REQUEST → Could you copy every line from the material below in which "epithelium" appears?
---- DATA PROVIDED
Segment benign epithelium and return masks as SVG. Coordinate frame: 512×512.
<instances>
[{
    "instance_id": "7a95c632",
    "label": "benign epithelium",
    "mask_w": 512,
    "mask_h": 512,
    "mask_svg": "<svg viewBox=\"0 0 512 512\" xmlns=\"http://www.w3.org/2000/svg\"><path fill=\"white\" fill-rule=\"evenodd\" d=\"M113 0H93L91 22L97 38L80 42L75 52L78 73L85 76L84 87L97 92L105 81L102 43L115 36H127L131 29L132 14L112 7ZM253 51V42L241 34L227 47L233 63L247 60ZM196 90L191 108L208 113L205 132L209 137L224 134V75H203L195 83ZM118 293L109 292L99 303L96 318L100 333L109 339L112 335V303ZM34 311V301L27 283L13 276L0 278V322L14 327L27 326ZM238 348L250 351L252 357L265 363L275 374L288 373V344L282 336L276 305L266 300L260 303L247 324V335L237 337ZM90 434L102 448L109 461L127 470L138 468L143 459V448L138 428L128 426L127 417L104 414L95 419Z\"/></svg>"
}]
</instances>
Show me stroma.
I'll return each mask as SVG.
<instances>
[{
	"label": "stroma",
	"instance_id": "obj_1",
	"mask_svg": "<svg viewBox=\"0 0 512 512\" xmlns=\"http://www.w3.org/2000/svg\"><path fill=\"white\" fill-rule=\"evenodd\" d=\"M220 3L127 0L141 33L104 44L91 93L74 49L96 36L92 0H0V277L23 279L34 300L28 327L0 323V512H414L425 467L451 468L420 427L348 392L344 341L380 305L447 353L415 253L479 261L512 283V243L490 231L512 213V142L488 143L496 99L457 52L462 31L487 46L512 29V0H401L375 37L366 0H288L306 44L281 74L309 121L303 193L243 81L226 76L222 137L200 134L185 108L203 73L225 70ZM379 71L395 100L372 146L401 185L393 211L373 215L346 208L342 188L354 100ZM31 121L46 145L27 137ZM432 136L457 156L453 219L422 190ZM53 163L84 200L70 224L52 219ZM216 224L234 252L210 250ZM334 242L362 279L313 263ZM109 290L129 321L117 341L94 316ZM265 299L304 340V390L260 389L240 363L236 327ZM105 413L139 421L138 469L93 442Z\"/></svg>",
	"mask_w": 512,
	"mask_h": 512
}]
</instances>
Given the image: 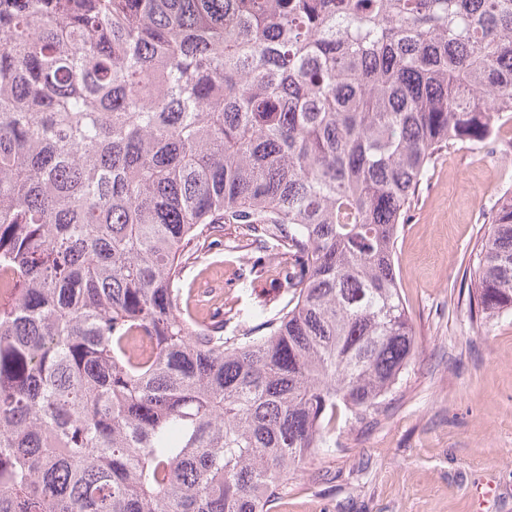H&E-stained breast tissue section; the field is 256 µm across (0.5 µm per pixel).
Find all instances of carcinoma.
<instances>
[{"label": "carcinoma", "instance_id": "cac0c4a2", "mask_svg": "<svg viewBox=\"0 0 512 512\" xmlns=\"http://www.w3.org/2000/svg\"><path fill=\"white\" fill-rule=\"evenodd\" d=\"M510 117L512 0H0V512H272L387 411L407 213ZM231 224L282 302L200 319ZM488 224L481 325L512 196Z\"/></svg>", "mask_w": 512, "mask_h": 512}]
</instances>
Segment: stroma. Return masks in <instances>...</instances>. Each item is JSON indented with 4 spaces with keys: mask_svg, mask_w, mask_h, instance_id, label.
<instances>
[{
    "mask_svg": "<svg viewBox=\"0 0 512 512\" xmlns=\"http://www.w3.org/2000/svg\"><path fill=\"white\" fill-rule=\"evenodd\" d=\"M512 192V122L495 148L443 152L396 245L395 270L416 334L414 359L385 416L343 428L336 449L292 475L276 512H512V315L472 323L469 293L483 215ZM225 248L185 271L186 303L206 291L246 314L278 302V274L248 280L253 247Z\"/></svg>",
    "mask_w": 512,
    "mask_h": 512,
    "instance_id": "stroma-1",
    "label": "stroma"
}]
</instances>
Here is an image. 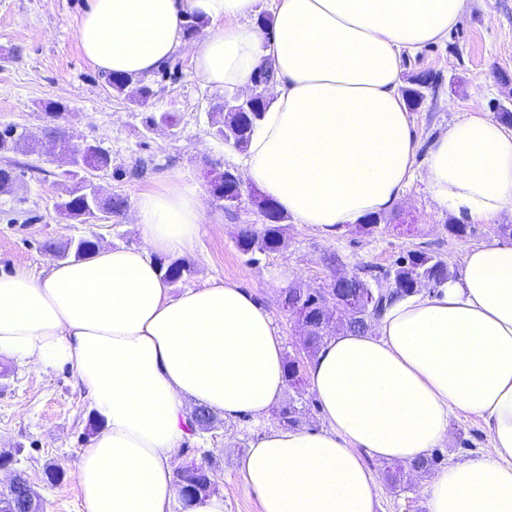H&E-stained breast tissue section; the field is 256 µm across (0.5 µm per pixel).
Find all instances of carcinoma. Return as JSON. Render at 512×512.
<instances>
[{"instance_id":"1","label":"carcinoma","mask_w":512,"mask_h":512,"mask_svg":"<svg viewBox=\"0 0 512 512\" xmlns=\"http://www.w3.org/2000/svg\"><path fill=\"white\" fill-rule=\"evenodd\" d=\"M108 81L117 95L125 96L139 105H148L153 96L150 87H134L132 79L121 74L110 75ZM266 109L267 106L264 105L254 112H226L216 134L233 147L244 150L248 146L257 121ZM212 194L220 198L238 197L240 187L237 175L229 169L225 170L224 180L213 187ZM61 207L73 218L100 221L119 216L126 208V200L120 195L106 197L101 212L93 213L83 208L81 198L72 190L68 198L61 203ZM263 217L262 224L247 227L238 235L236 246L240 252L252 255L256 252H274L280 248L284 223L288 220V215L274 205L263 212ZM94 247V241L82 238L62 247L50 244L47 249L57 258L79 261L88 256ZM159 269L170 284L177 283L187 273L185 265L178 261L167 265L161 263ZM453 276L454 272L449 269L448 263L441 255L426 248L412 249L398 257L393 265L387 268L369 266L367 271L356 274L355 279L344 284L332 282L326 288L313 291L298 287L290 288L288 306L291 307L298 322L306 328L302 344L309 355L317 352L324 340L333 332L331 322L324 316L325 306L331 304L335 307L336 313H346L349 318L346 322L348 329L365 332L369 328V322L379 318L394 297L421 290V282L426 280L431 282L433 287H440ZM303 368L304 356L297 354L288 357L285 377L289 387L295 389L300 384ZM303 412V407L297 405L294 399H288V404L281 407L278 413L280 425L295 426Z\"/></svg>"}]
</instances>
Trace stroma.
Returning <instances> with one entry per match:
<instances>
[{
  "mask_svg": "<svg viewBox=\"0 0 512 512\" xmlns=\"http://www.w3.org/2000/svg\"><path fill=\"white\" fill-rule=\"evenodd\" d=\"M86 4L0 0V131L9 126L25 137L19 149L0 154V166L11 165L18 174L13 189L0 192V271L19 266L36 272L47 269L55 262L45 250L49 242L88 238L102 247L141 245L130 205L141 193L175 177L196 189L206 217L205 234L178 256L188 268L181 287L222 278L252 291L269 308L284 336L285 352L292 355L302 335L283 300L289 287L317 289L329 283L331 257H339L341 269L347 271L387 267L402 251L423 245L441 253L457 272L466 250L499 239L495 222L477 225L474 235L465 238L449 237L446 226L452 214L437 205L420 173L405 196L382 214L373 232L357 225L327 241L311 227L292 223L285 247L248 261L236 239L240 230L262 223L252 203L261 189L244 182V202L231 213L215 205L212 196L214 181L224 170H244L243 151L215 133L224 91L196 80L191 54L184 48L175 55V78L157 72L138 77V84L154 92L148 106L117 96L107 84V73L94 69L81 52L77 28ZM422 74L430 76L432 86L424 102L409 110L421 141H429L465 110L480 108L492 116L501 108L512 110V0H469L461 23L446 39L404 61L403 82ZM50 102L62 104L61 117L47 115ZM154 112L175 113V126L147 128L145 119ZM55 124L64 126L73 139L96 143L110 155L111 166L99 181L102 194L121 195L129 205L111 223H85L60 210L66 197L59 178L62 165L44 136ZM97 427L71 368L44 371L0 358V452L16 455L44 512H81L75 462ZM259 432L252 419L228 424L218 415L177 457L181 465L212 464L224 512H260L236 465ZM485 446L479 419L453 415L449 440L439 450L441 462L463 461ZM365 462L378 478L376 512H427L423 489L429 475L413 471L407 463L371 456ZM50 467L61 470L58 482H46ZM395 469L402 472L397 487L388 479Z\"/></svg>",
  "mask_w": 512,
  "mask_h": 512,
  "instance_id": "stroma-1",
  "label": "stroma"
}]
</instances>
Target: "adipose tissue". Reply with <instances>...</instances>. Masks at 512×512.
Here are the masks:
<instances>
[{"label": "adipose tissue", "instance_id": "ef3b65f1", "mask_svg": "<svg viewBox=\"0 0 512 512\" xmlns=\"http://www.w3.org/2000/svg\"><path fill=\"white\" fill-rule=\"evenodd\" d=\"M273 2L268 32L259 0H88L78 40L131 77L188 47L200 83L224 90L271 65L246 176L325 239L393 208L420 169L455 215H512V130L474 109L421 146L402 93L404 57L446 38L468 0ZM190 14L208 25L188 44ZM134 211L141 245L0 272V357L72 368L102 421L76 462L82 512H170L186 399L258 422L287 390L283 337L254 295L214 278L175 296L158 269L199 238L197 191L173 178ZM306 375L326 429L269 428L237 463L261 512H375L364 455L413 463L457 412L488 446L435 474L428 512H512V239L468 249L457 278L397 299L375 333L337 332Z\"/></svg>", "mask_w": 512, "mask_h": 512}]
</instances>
--------
---- DATA PROVIDED
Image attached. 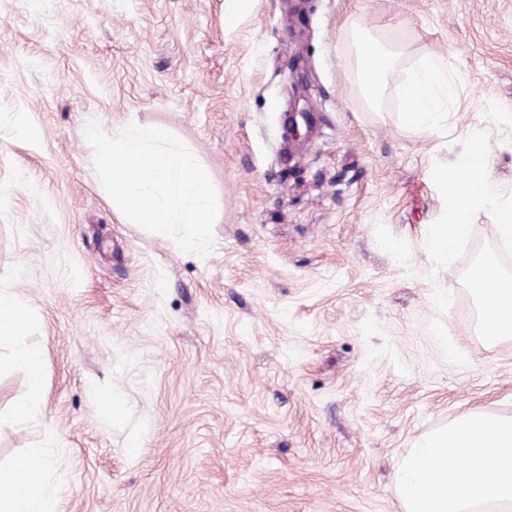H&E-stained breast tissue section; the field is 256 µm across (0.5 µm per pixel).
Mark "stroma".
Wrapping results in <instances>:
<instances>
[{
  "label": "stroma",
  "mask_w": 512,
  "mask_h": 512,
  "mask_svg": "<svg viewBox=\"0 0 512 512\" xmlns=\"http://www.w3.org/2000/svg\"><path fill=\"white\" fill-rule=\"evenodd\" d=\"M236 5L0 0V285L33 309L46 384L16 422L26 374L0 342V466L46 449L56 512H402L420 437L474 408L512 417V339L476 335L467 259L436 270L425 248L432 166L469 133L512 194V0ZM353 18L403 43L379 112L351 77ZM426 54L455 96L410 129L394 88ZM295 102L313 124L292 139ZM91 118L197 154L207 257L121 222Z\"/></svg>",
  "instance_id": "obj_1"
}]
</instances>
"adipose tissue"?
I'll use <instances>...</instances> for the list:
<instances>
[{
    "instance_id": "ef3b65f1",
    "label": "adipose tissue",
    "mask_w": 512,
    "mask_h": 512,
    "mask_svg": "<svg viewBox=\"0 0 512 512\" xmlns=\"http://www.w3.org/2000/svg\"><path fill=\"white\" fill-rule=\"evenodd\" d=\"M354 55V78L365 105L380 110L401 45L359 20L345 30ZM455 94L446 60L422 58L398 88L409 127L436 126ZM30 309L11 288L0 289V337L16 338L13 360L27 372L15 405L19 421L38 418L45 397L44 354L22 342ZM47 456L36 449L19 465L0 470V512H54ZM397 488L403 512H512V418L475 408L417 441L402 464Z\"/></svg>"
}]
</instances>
--------
FINISHED TASK →
Segment benign epithelium and return masks as SVG. Coordinate frame: 512×512.
    "label": "benign epithelium",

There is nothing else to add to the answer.